→ Task description:
An exact repetition of all the entries that follow is required.

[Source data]
--*--
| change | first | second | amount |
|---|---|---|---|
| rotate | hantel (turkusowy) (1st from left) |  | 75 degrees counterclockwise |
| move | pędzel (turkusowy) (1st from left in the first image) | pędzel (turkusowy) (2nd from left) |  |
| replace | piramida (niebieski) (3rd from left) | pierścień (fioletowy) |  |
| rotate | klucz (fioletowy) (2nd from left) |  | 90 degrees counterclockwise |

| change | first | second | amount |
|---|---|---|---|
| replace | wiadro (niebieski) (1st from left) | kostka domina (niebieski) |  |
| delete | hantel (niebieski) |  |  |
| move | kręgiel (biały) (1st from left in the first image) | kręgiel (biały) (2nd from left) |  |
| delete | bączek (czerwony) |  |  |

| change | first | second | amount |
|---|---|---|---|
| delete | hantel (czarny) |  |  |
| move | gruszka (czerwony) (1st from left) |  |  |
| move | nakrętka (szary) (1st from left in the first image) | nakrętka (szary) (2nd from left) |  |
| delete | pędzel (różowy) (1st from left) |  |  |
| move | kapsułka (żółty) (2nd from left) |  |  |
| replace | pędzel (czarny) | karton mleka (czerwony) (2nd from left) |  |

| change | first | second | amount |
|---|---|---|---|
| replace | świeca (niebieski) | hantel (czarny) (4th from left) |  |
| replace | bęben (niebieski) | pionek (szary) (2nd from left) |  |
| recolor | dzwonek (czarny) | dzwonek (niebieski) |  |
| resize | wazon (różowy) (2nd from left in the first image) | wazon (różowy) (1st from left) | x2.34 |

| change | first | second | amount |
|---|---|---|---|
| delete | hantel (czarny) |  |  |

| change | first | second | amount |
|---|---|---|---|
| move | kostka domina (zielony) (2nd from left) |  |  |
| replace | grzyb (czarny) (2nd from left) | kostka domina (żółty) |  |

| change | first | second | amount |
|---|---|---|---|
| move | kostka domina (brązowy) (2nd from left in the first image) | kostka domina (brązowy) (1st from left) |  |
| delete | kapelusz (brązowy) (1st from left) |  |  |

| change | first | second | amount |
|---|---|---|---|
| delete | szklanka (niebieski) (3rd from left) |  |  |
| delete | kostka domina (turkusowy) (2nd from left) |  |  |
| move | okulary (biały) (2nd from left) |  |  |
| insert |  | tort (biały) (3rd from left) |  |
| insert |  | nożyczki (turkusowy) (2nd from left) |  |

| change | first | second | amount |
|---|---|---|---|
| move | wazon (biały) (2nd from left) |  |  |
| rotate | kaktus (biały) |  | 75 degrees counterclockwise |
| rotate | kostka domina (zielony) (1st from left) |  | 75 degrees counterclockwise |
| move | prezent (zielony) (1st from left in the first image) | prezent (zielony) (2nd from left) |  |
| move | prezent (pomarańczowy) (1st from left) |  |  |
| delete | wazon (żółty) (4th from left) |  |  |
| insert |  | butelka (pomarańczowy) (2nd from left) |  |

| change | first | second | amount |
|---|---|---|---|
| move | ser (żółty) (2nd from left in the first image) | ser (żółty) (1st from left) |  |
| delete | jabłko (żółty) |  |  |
--*--
→ Response:
| change | first | second | amount |
|---|---|---|---|
| rotate | hantel (turkusowy) (1st from left) |  | 75 degrees counterclockwise |
| move | pędzel (turkusowy) (1st from left in the first image) | pędzel (turkusowy) (2nd from left) |  |
| replace | piramida (niebieski) (3rd from left) | pierścień (fioletowy) |  |
| rotate | klucz (fioletowy) (2nd from left) |  | 90 degrees counterclockwise |

| change | first | second | amount |
|---|---|---|---|
| replace | wiadro (niebieski) (1st from left) | kostka domina (niebieski) |  |
| delete | hantel (niebieski) |  |  |
| move | kręgiel (biały) (1st from left in the first image) | kręgiel (biały) (2nd from left) |  |
| delete | bączek (czerwony) |  |  |

| change | first | second | amount |
|---|---|---|---|
| delete | hantel (czarny) |  |  |
| move | gruszka (czerwony) (1st from left) |  |  |
| move | nakrętka (szary) (1st from left in the first image) | nakrętka (szary) (2nd from left) |  |
| delete | pędzel (różowy) (1st from left) |  |  |
| move | kapsułka (żółty) (2nd from left) |  |  |
| replace | pędzel (czarny) | karton mleka (czerwony) (2nd from left) |  |

| change | first | second | amount |
|---|---|---|---|
| replace | świeca (niebieski) | hantel (czarny) (4th from left) |  |
| replace | bęben (niebieski) | pionek (szary) (2nd from left) |  |
| recolor | dzwonek (czarny) | dzwonek (niebieski) |  |
| resize | wazon (różowy) (2nd from left in the first image) | wazon (różowy) (1st from left) | x2.34 |

| change | first | second | amount |
|---|---|---|---|
| delete | hantel (czarny) |  |  |

| change | first | second | amount |
|---|---|---|---|
| move | kostka domina (zielony) (2nd from left) |  |  |
| replace | grzyb (czarny) (2nd from left) | kostka domina (żółty) |  |

| change | first | second | amount |
|---|---|---|---|
| move | kostka domina (brązowy) (2nd from left in the first image) | kostka domina (brązowy) (1st from left) |  |
| delete | kapelusz (brązowy) (1st from left) |  |  |

| change | first | second | amount |
|---|---|---|---|
| delete | szklanka (niebieski) (3rd from left) |  |  |
| delete | kostka domina (turkusowy) (2nd from left) |  |  |
| move | okulary (biały) (2nd from left) |  |  |
| insert |  | tort (biały) (3rd from left) |  |
| insert |  | nożyczki (turkusowy) (2nd from left) |  |

| change | first | second | amount |
|---|---|---|---|
| move | wazon (biały) (2nd from left) |  |  |
| rotate | kaktus (biały) |  | 75 degrees counterclockwise |
| rotate | kostka domina (zielony) (1st from left) |  | 75 degrees counterclockwise |
| move | prezent (zielony) (1st from left in the first image) | prezent (zielony) (2nd from left) |  |
| move | prezent (pomarańczowy) (1st from left) |  |  |
| delete | wazon (żółty) (4th from left) |  |  |
| insert |  | butelka (pomarańczowy) (2nd from left) |  |

| change | first | second | amount |
|---|---|---|---|
| move | ser (żółty) (2nd from left in the first image) | ser (żółty) (1st from left) |  |
| delete | jabłko (żółty) |  |  |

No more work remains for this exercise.